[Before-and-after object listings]
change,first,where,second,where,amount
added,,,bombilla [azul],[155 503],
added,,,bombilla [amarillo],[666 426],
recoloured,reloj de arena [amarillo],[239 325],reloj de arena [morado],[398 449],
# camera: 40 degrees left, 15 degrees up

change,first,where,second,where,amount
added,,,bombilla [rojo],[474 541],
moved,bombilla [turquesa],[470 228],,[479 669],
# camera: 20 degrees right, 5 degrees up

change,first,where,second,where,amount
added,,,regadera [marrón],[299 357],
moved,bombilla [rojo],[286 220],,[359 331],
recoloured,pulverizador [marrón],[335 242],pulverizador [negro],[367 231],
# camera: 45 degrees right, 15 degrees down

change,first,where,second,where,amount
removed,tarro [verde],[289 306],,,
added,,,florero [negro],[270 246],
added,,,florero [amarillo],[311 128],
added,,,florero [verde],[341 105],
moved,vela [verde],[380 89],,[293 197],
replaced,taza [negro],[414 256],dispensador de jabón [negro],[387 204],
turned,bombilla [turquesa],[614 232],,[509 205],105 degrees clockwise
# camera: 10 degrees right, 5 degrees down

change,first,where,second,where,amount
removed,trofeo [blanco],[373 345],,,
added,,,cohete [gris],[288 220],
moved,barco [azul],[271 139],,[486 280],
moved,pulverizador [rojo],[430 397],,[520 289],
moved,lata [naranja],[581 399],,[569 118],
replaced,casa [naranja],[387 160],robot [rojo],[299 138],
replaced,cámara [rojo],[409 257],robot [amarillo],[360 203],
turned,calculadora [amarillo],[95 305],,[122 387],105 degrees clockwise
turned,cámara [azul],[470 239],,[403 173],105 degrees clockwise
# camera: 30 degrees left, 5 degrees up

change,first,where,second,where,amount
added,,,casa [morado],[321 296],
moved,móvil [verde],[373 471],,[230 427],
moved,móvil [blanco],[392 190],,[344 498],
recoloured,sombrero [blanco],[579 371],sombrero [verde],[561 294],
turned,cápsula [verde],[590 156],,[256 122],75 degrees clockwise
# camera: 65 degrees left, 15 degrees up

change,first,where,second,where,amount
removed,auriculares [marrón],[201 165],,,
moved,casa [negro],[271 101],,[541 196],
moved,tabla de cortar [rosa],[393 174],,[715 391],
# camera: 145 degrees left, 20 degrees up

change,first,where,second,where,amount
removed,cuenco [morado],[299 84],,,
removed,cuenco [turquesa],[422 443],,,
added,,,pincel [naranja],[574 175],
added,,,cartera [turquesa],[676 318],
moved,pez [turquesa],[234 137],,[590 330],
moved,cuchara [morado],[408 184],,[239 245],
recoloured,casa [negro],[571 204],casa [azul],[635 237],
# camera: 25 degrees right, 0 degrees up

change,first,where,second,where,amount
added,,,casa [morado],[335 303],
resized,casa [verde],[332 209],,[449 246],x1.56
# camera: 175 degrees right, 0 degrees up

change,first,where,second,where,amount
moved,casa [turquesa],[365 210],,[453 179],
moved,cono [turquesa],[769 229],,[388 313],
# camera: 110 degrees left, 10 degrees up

INSTRUCTIONS FOR THE TASK => Every record must be returned exactly.

RESULT =>
change,first,where,second,where,amount
added,,,bombilla [azul],[155 503],
added,,,bombilla [amarillo],[666 426],
recoloured,reloj de arena [amarillo],[239 325],reloj de arena [morado],[398 449],
# camera: 40 degrees left, 15 degrees up

change,first,where,second,where,amount
added,,,bombilla [rojo],[474 541],
moved,bombilla [turquesa],[470 228],,[479 669],
# camera: 20 degrees right, 5 degrees up

change,first,where,second,where,amount
added,,,regadera [marrón],[299 357],
moved,bombilla [rojo],[286 220],,[359 331],
recoloured,pulverizador [marrón],[335 242],pulverizador [negro],[367 231],
# camera: 45 degrees right, 15 degrees down

change,first,where,second,where,amount
removed,tarro [verde],[289 306],,,
added,,,florero [negro],[270 246],
added,,,florero [amarillo],[311 128],
added,,,florero [verde],[341 105],
moved,vela [verde],[380 89],,[293 197],
replaced,taza [negro],[414 256],dispensador de jabón [negro],[387 204],
turned,bombilla [turquesa],[614 232],,[509 205],105 degrees clockwise
# camera: 10 degrees right, 5 degrees down

change,first,where,second,where,amount
removed,trofeo [blanco],[373 345],,,
added,,,cohete [gris],[288 220],
moved,barco [azul],[271 139],,[486 280],
moved,pulverizador [rojo],[430 397],,[520 289],
moved,lata [naranja],[581 399],,[569 118],
replaced,casa [naranja],[387 160],robot [rojo],[299 138],
replaced,cámara [rojo],[409 257],robot [amarillo],[360 203],
turned,calculadora [amarillo],[95 305],,[122 387],105 degrees clockwise
turned,cámara [azul],[470 239],,[403 173],105 degrees clockwise
# camera: 30 degrees left, 5 degrees up

change,first,where,second,where,amount
added,,,casa [morado],[321 296],
moved,móvil [verde],[373 471],,[230 427],
moved,móvil [blanco],[392 190],,[344 498],
recoloured,sombrero [blanco],[579 371],sombrero [verde],[561 294],
turned,cápsula [verde],[590 156],,[256 122],75 degrees clockwise
# camera: 65 degrees left, 15 degrees up

change,first,where,second,where,amount
removed,auriculares [marrón],[201 165],,,
moved,casa [negro],[271 101],,[541 196],
moved,tabla de cortar [rosa],[393 174],,[715 391],
# camera: 145 degrees left, 20 degrees up

change,first,where,second,where,amount
removed,cuenco [morado],[299 84],,,
removed,cuenco [turquesa],[422 443],,,
added,,,pincel [naranja],[574 175],
added,,,cartera [turquesa],[676 318],
moved,pez [turquesa],[234 137],,[590 330],
moved,cuchara [morado],[408 184],,[239 245],
recoloured,casa [negro],[571 204],casa [azul],[635 237],
# camera: 25 degrees right, 0 degrees up

change,first,where,second,where,amount
added,,,casa [morado],[335 303],
resized,casa [verde],[332 209],,[449 246],x1.56
# camera: 175 degrees right, 0 degrees up

change,first,where,second,where,amount
moved,casa [turquesa],[365 210],,[453 179],
moved,cono [turquesa],[769 229],,[388 313],
# camera: 110 degrees left, 10 degrees up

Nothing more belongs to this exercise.